──────── Excerpted data
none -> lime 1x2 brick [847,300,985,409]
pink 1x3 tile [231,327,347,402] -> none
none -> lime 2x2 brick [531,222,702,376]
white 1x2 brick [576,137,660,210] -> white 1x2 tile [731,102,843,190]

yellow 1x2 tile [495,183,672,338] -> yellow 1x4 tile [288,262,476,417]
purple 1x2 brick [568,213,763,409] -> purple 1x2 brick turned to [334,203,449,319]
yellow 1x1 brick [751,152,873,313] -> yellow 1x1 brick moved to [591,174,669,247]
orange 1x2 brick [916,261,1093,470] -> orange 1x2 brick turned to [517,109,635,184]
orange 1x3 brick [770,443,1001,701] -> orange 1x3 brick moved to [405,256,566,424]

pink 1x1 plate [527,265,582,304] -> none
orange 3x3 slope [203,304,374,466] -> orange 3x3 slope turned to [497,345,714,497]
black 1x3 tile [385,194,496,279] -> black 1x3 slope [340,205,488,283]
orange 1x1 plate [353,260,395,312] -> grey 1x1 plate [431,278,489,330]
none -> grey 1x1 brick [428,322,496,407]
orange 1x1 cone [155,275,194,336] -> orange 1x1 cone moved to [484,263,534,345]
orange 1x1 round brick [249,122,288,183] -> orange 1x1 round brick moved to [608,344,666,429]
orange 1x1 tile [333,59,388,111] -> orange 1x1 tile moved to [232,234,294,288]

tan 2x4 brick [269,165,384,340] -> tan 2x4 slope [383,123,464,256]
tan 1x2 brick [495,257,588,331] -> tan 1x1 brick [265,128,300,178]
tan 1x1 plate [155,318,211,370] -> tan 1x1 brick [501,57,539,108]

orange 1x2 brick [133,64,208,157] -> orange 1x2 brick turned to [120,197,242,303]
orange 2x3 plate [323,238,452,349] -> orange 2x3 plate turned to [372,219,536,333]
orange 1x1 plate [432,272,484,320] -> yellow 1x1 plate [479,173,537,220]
────────────────
◆ Required action: The line with "yellow 1x2 tile" marks the end; reproduce exactly every line from the start of the entries up to it, that line included.

◆ Solution for this exercise:
none -> lime 1x2 brick [847,300,985,409]
pink 1x3 tile [231,327,347,402] -> none
none -> lime 2x2 brick [531,222,702,376]
white 1x2 brick [576,137,660,210] -> white 1x2 tile [731,102,843,190]

yellow 1x2 tile [495,183,672,338] -> yellow 1x4 tile [288,262,476,417]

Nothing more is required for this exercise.